§ **Records for processing**

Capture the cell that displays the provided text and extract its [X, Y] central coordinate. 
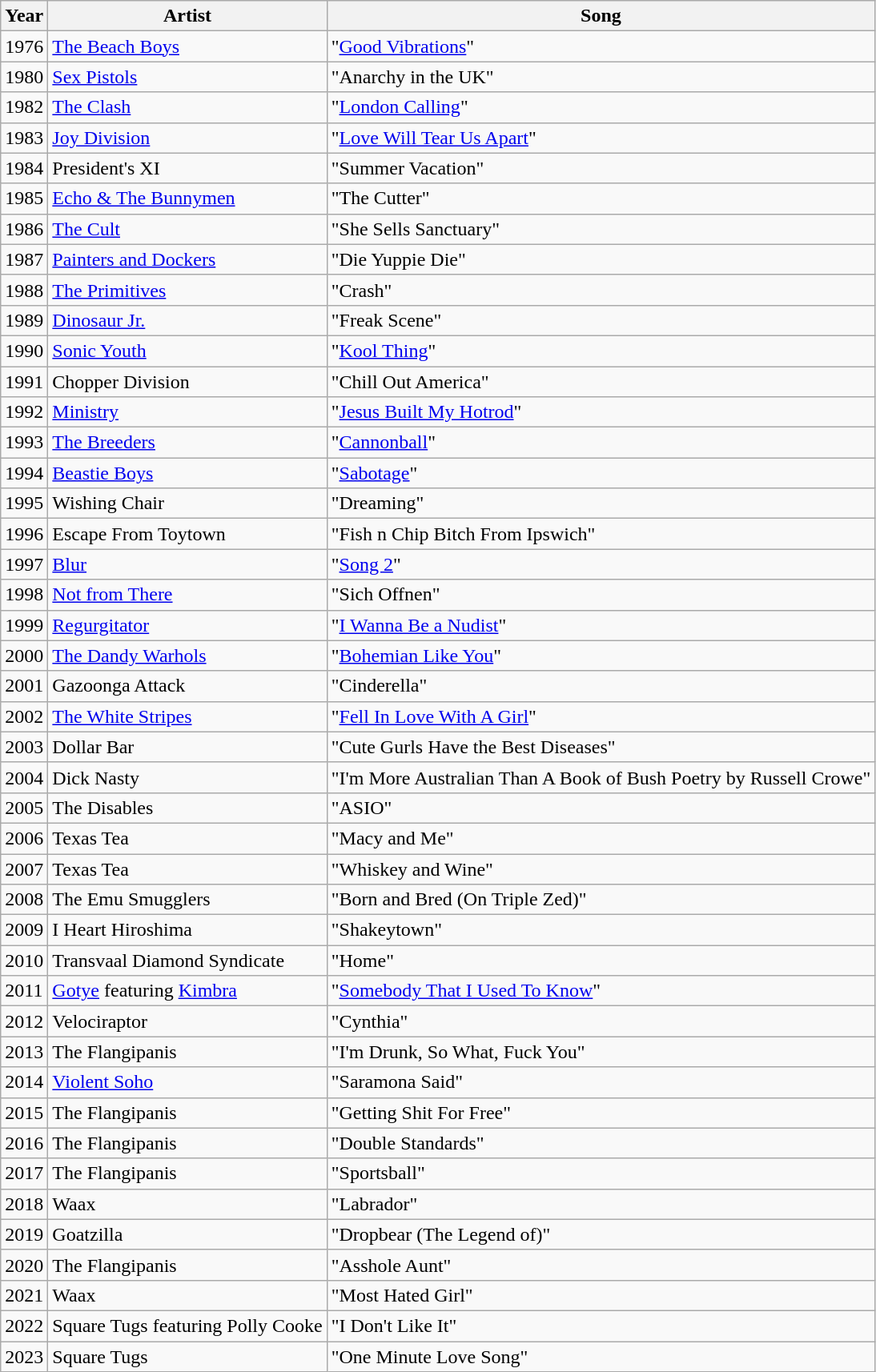
Artist [187, 16]
2010 [24, 961]
2011 [24, 991]
1996 [24, 534]
"Double Standards" [601, 1143]
1997 [24, 565]
2001 [24, 686]
1987 [24, 259]
"Crash" [601, 290]
Goatzilla [187, 1235]
"Dropbear (The Legend of)" [601, 1235]
Painters and Dockers [187, 259]
"I'm More Australian Than A Book of Bush Poetry by Russell Crowe" [601, 778]
Year [24, 16]
"She Sells Sanctuary" [601, 229]
Blur [187, 565]
Beastie Boys [187, 473]
2003 [24, 747]
1976 [24, 46]
2009 [24, 930]
Square Tugs featuring Polly Cooke [187, 1326]
1993 [24, 443]
The Primitives [187, 290]
1999 [24, 625]
Gotye featuring Kimbra [187, 991]
1992 [24, 412]
"Chill Out America" [601, 382]
Echo & The Bunnymen [187, 199]
"Sportsball" [601, 1174]
2021 [24, 1296]
The Disables [187, 808]
2018 [24, 1204]
1990 [24, 351]
"Freak Scene" [601, 320]
1986 [24, 229]
2006 [24, 838]
"Cannonball" [601, 443]
Escape From Toytown [187, 534]
2014 [24, 1083]
1982 [24, 107]
"Born and Bred (On Triple Zed)" [601, 900]
"Song 2" [601, 565]
Ministry [187, 412]
Dollar Bar [187, 747]
"Love Will Tear Us Apart" [601, 138]
Gazoonga Attack [187, 686]
The Emu Smugglers [187, 900]
"Fell In Love With A Girl" [601, 717]
Sex Pistols [187, 77]
Regurgitator [187, 625]
1984 [24, 168]
2017 [24, 1174]
2012 [24, 1022]
"Most Hated Girl" [601, 1296]
"Bohemian Like You" [601, 656]
"Labrador" [601, 1204]
"Saramona Said" [601, 1083]
The Clash [187, 107]
1980 [24, 77]
Dinosaur Jr. [187, 320]
Dick Nasty [187, 778]
"Die Yuppie Die" [601, 259]
1983 [24, 138]
"Fish n Chip Bitch From Ipswich" [601, 534]
The Dandy Warhols [187, 656]
"I Don't Like It" [601, 1326]
"Asshole Aunt" [601, 1265]
Transvaal Diamond Syndicate [187, 961]
"Dreaming" [601, 504]
"Cinderella" [601, 686]
2016 [24, 1143]
2013 [24, 1052]
The Beach Boys [187, 46]
Sonic Youth [187, 351]
1985 [24, 199]
The Breeders [187, 443]
"Whiskey and Wine" [601, 869]
"Macy and Me" [601, 838]
"London Calling" [601, 107]
1998 [24, 595]
"Sich Offnen" [601, 595]
The Cult [187, 229]
2008 [24, 900]
"Kool Thing" [601, 351]
2020 [24, 1265]
Square Tugs [187, 1357]
"Cynthia" [601, 1022]
"Summer Vacation" [601, 168]
2019 [24, 1235]
"I'm Drunk, So What, Fuck You" [601, 1052]
Joy Division [187, 138]
2004 [24, 778]
Song [601, 16]
2002 [24, 717]
1991 [24, 382]
"One Minute Love Song" [601, 1357]
2015 [24, 1113]
"Shakeytown" [601, 930]
Not from There [187, 595]
2005 [24, 808]
1988 [24, 290]
2007 [24, 869]
"Good Vibrations" [601, 46]
1995 [24, 504]
Velociraptor [187, 1022]
"Sabotage" [601, 473]
"Somebody That I Used To Know" [601, 991]
2023 [24, 1357]
"The Cutter" [601, 199]
"Getting Shit For Free" [601, 1113]
Violent Soho [187, 1083]
"Cute Gurls Have the Best Diseases" [601, 747]
The White Stripes [187, 717]
"Anarchy in the UK" [601, 77]
President's XI [187, 168]
1989 [24, 320]
2022 [24, 1326]
"I Wanna Be a Nudist" [601, 625]
2000 [24, 656]
Chopper Division [187, 382]
"ASIO" [601, 808]
I Heart Hiroshima [187, 930]
"Home" [601, 961]
"Jesus Built My Hotrod" [601, 412]
Wishing Chair [187, 504]
1994 [24, 473]
Find where the given text appears and provide that cell's center as (x, y) coordinate. 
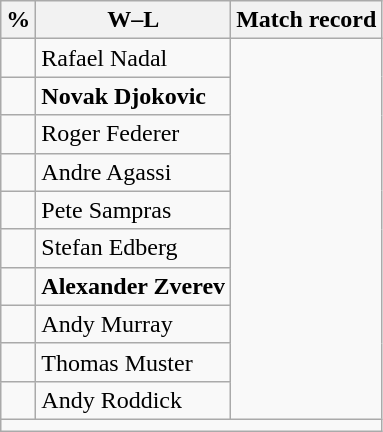
Match record (306, 20)
% (18, 20)
Andre Agassi (134, 172)
W–L (134, 20)
Roger Federer (134, 134)
Stefan Edberg (134, 248)
Alexander Zverev (134, 286)
Novak Djokovic (134, 96)
Pete Sampras (134, 210)
Thomas Muster (134, 362)
Andy Murray (134, 324)
Rafael Nadal (134, 58)
Andy Roddick (134, 400)
Return the (X, Y) coordinate for the center point of the cell that contains the specified text.  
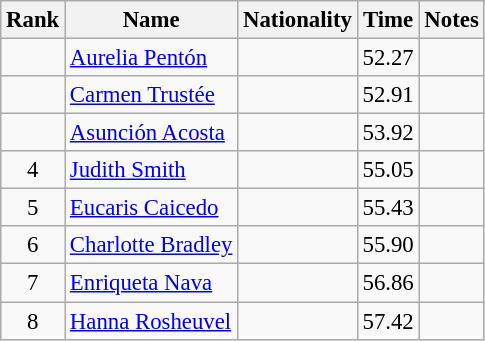
Eucaris Caicedo (152, 208)
55.90 (388, 245)
7 (33, 283)
Enriqueta Nava (152, 283)
Hanna Rosheuvel (152, 321)
Carmen Trustée (152, 95)
Asunción Acosta (152, 133)
Nationality (298, 20)
4 (33, 170)
55.05 (388, 170)
Rank (33, 20)
8 (33, 321)
55.43 (388, 208)
6 (33, 245)
57.42 (388, 321)
56.86 (388, 283)
Charlotte Bradley (152, 245)
5 (33, 208)
52.91 (388, 95)
Notes (452, 20)
Name (152, 20)
Aurelia Pentón (152, 58)
Time (388, 20)
Judith Smith (152, 170)
52.27 (388, 58)
53.92 (388, 133)
From the cell containing the given text, extract its center point as (x, y) coordinate. 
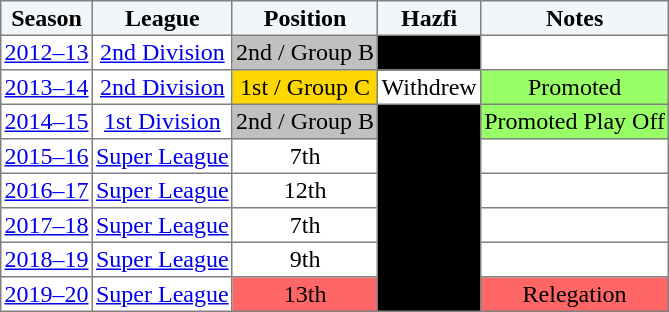
Promoted (574, 87)
2018–19 (47, 259)
2015–16 (47, 156)
2019–20 (47, 294)
2014–15 (47, 121)
2013–14 (47, 87)
Promoted Play Off (574, 121)
Position (305, 18)
Season (47, 18)
13th (305, 294)
Withdrew (430, 87)
1st Division (162, 121)
League (162, 18)
12th (305, 190)
2012–13 (47, 52)
Notes (574, 18)
Hazfi (430, 18)
Relegation (574, 294)
2016–17 (47, 190)
9th (305, 259)
1st / Group C (305, 87)
2017–18 (47, 225)
From the cell containing the given text, extract its center point as [x, y] coordinate. 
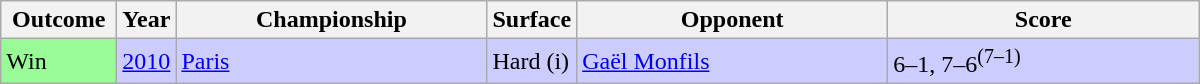
Score [1044, 20]
Hard (i) [532, 62]
Gaël Monfils [732, 62]
Paris [332, 62]
6–1, 7–6(7–1) [1044, 62]
2010 [146, 62]
Year [146, 20]
Opponent [732, 20]
Surface [532, 20]
Championship [332, 20]
Outcome [59, 20]
Win [59, 62]
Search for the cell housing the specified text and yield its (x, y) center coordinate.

§ **Exercise aim**
Go through the items above and copy out every line that contains the string "Promoted". Match case exactly.

§ **Task output**
Promoted (574, 87)
Promoted Play Off (574, 121)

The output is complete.